Reply with exactly the lines from the one that contains "D4: none -> schottky MBR340 (A GND, K NET4)" through the last line of the records below, and with no other lines.

DATA SUPPLIED Start Marker

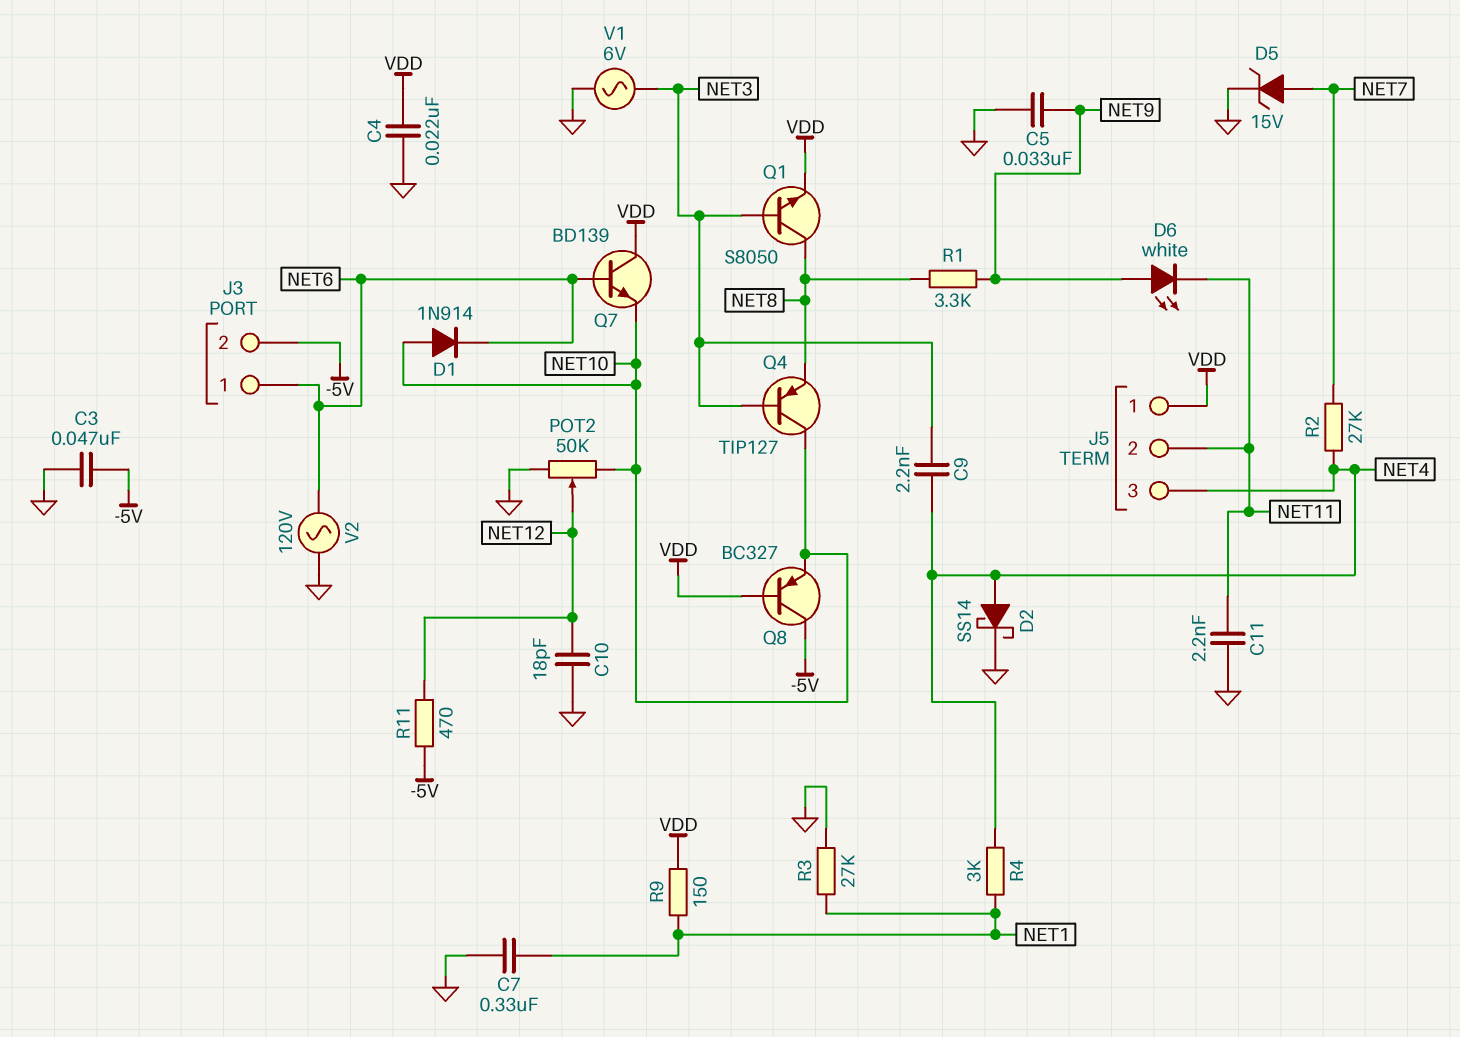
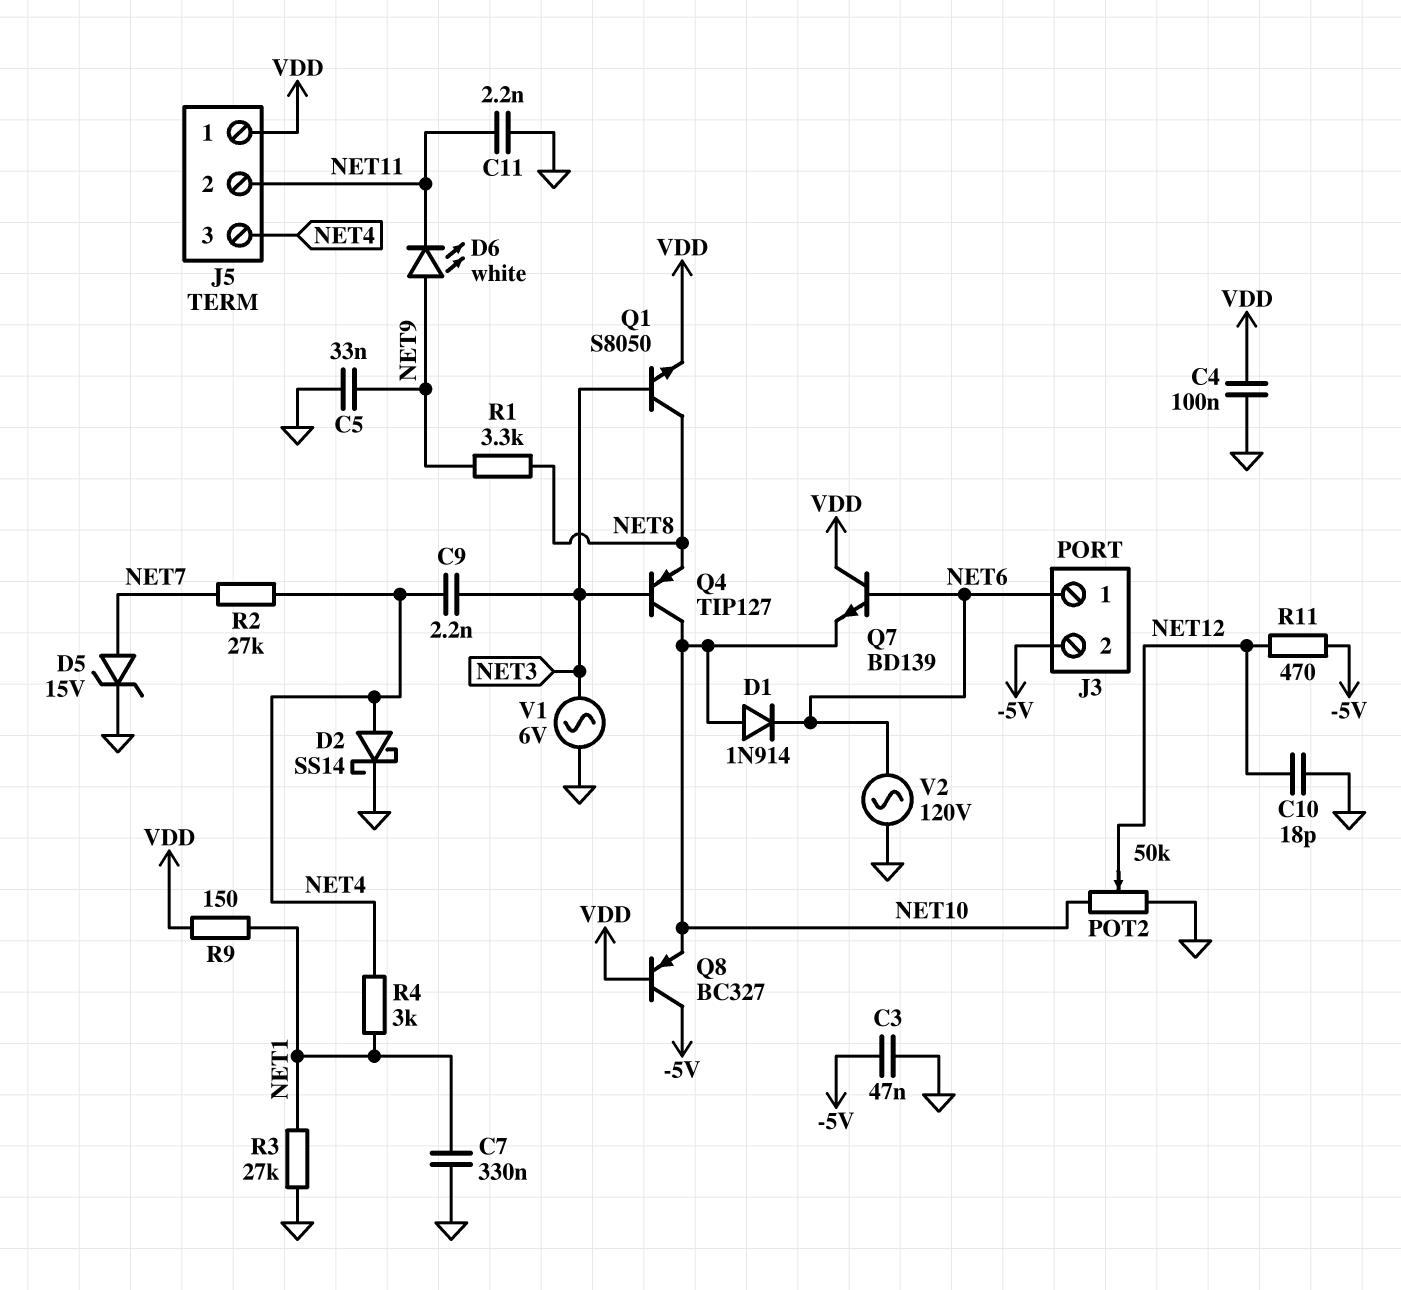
C4: 22nF (GND, VDD) -> 100nF (GND, VDD)

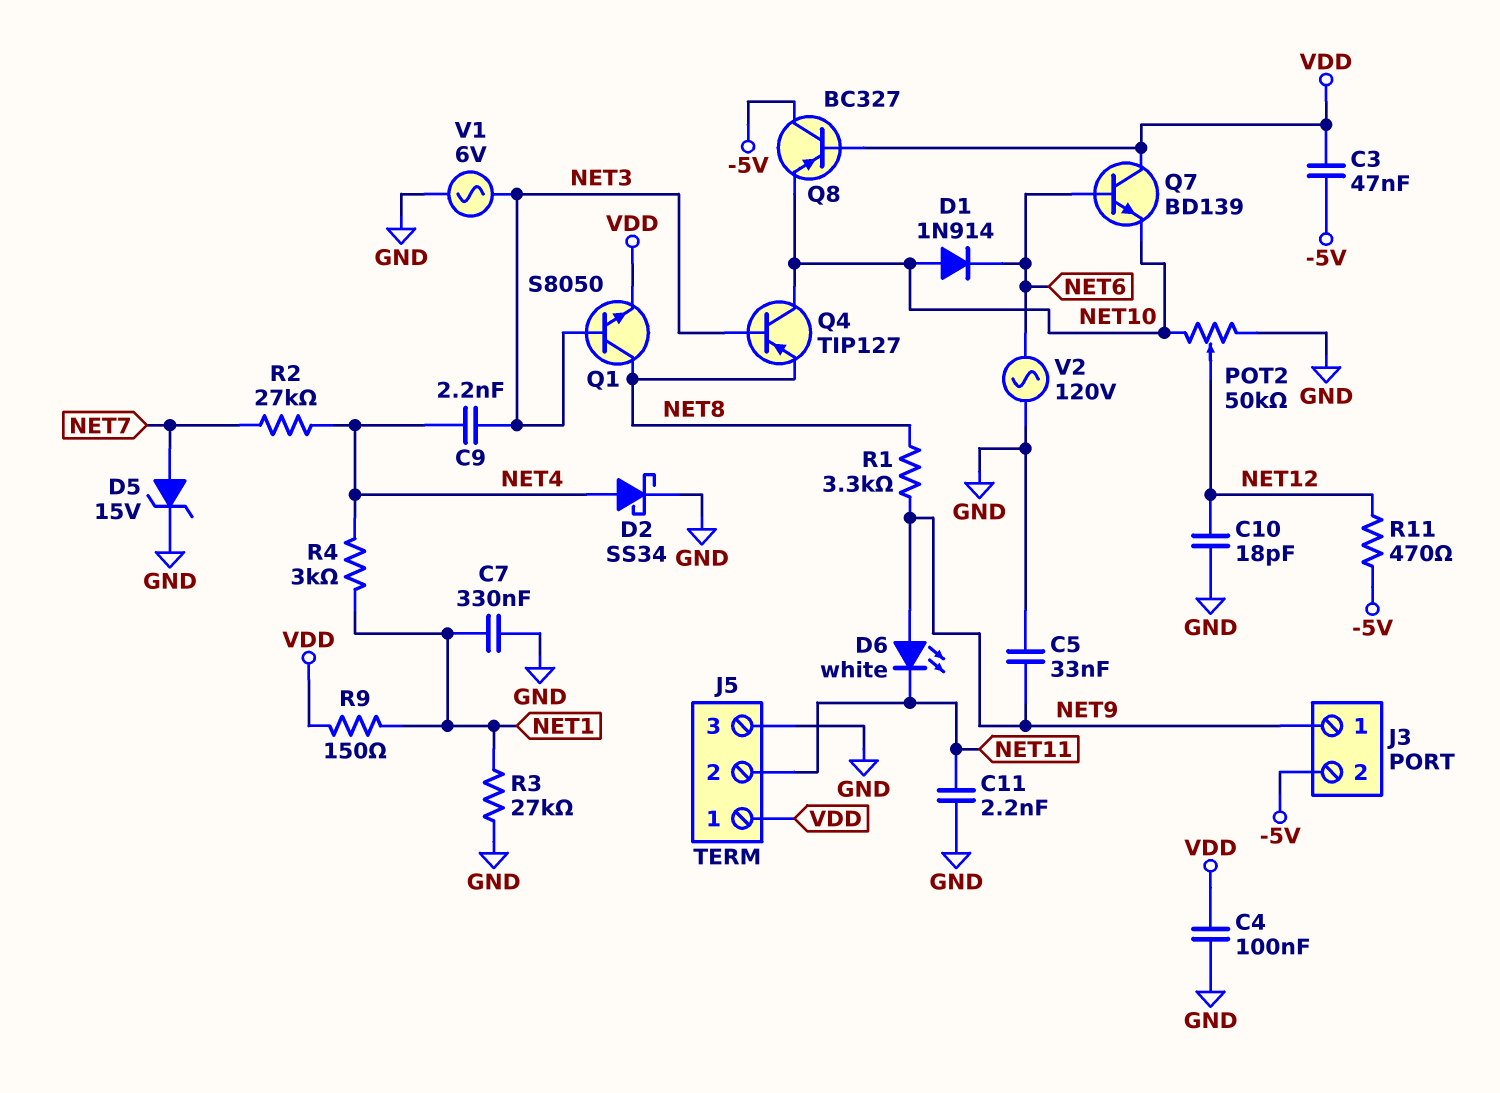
C3: 47nF (-5V, GND) -> 47nF (-5V, VDD)
D2: schottky SS14 (A NET4, K GND) -> schottky SS34 (A NET4, K GND)
J3 pin 1: NET6 -> NET9
J5 pin 3: NET4 -> GND

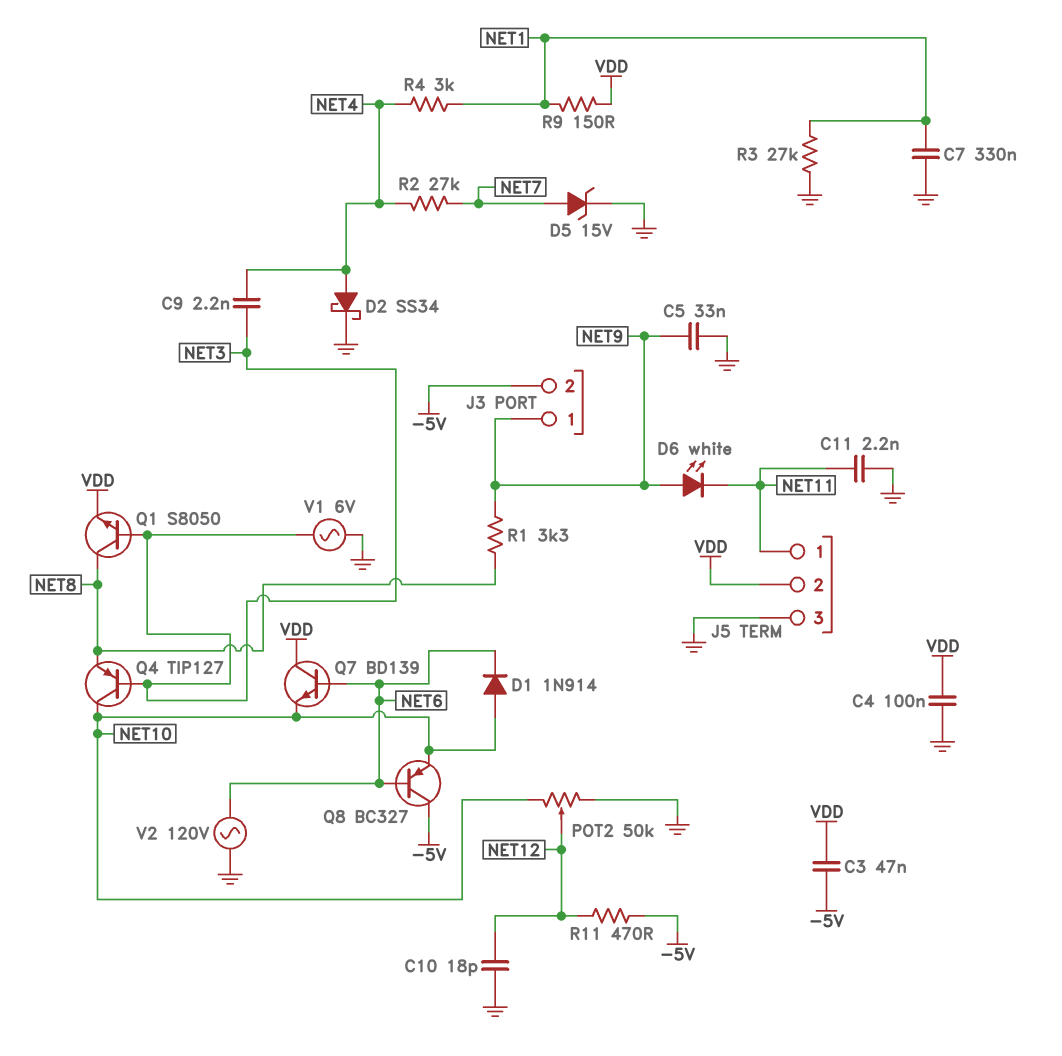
J5 pin 1: VDD -> NET11
J5 pin 2: NET11 -> VDD
Q8: PNP BC327 (B VDD, C -5V, E NET10) -> PNP BC327 (B NET6, C -5V, E NET10)

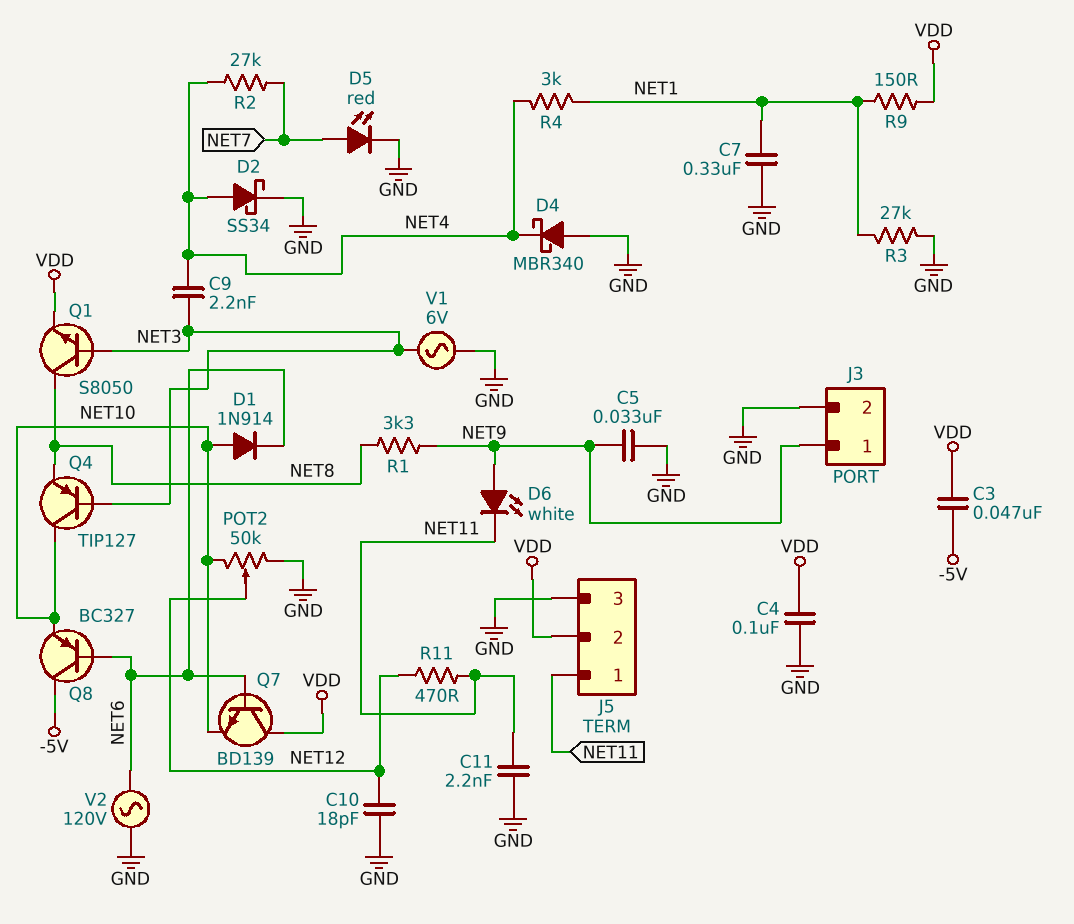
D4: none -> schottky MBR340 (A GND, K NET4)
D5: zener 15V (A NET7, K GND) -> LED red (A NET7, K GND)
J3 pin 2: -5V -> GND
R11: 470 (-5V, NET12) -> 470 (NET11, NET12)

DATA SUPPLIED End Marker

- **EXPECTED OUTPUT**:
D4: none -> schottky MBR340 (A GND, K NET4)
D5: zener 15V (A NET7, K GND) -> LED red (A NET7, K GND)
J3 pin 2: -5V -> GND
R11: 470 (-5V, NET12) -> 470 (NET11, NET12)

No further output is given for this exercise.